• [ACTIVITY]: The listing, minus its pictures, is to be given again exactly.

• [DATA SUPPLIED]:
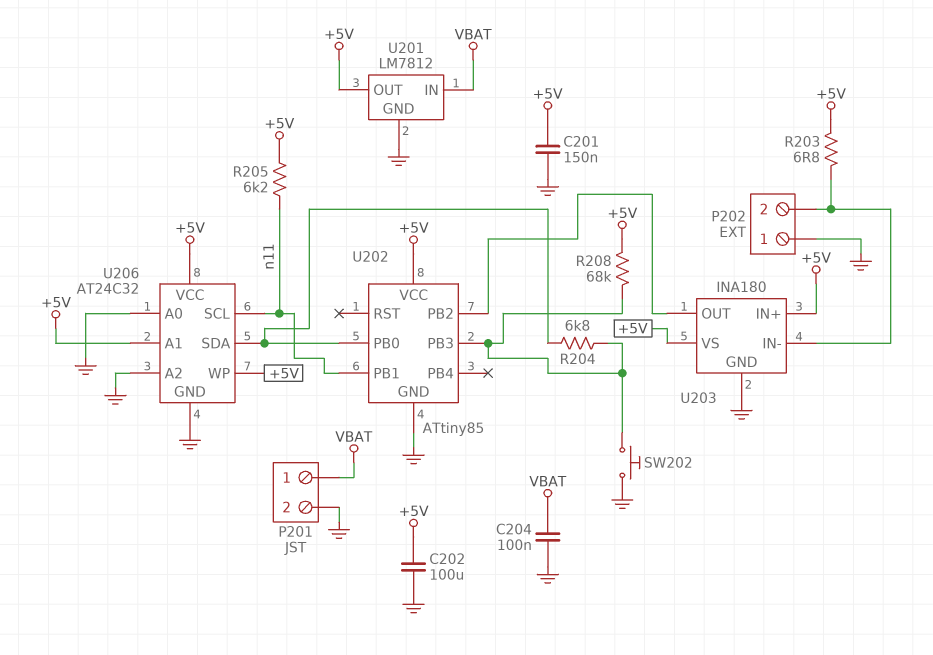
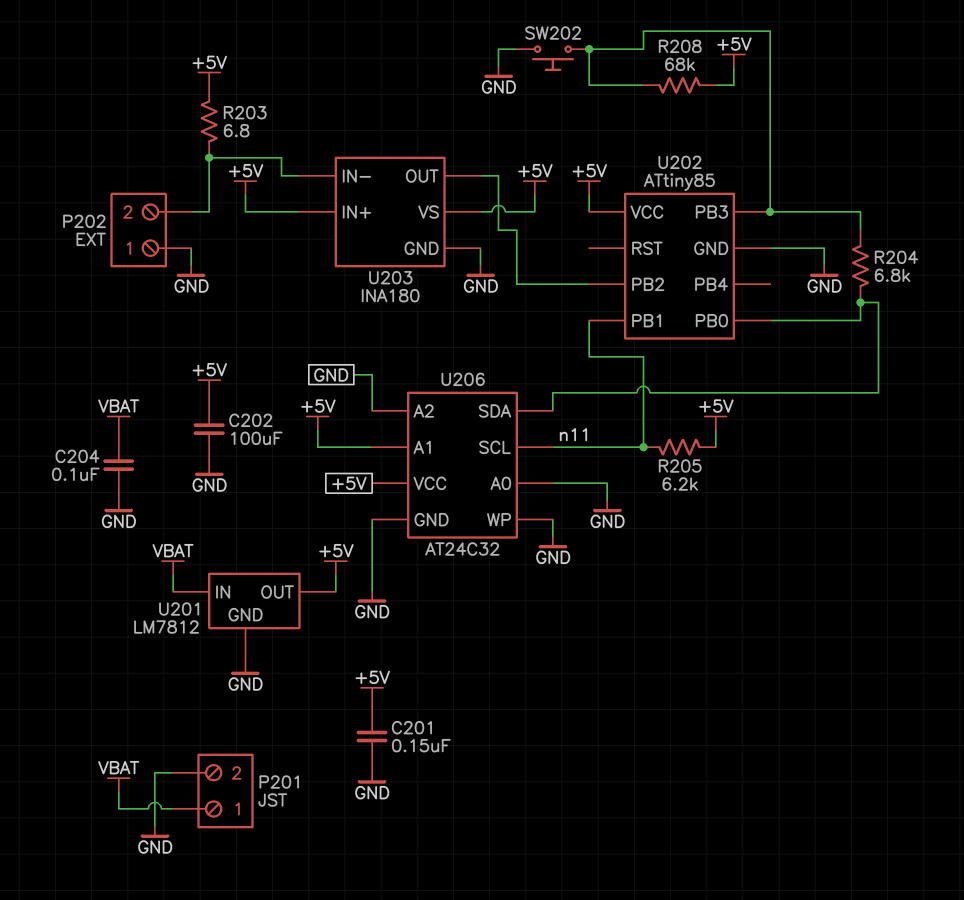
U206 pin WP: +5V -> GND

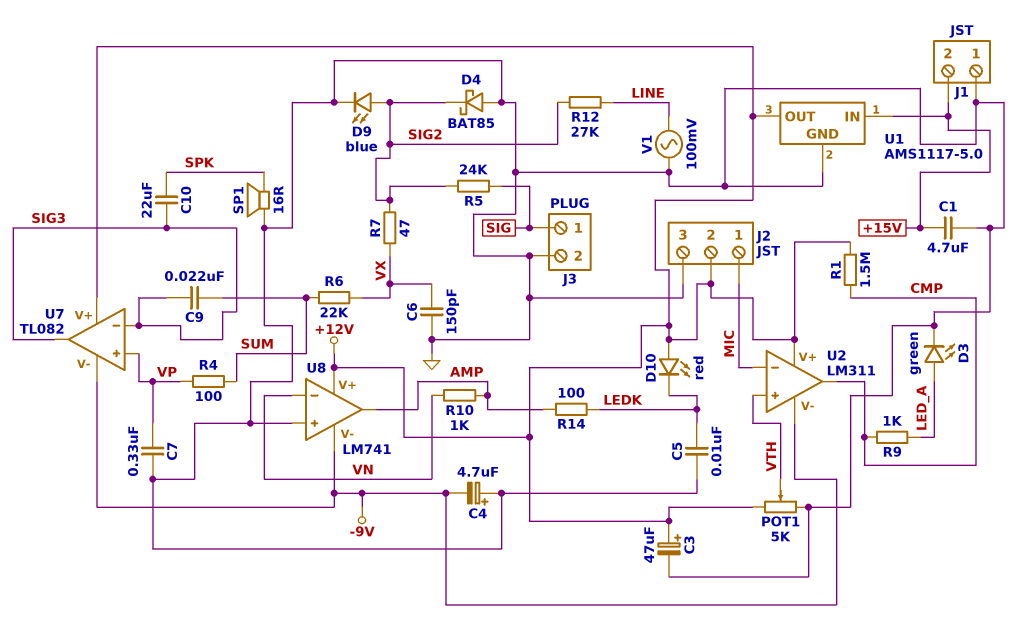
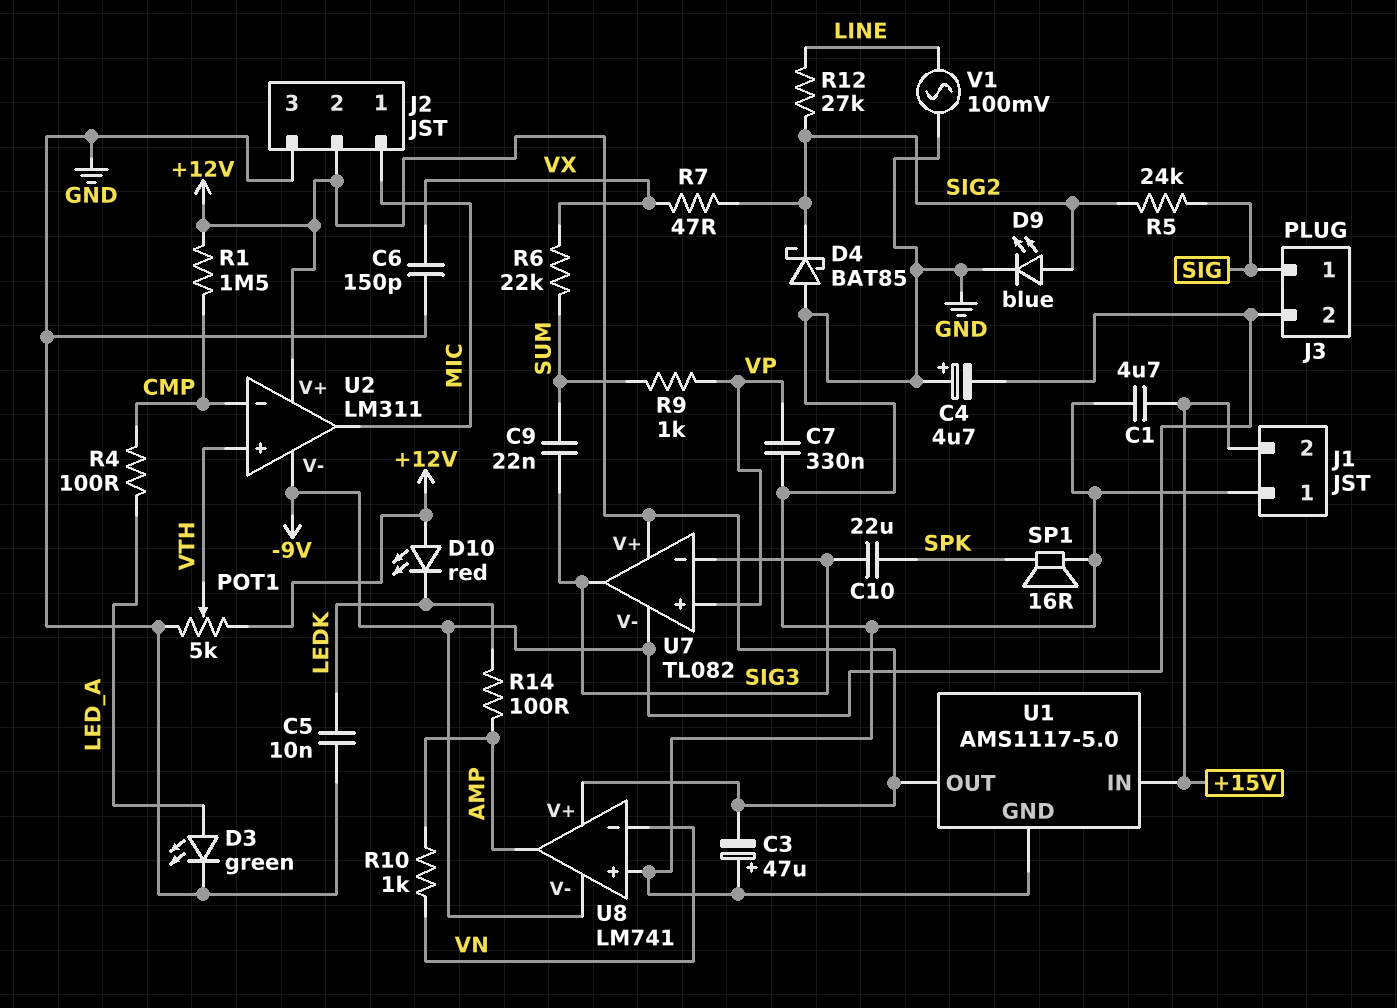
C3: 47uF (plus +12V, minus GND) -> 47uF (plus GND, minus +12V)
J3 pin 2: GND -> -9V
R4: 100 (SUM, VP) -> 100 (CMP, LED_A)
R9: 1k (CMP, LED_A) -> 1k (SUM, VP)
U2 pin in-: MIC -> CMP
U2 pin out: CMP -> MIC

• [REPLY]:
U206 pin WP: +5V -> GND

C3: 47uF (plus +12V, minus GND) -> 47uF (plus GND, minus +12V)
J3 pin 2: GND -> -9V
R4: 100 (SUM, VP) -> 100 (CMP, LED_A)
R9: 1k (CMP, LED_A) -> 1k (SUM, VP)
U2 pin in-: MIC -> CMP
U2 pin out: CMP -> MIC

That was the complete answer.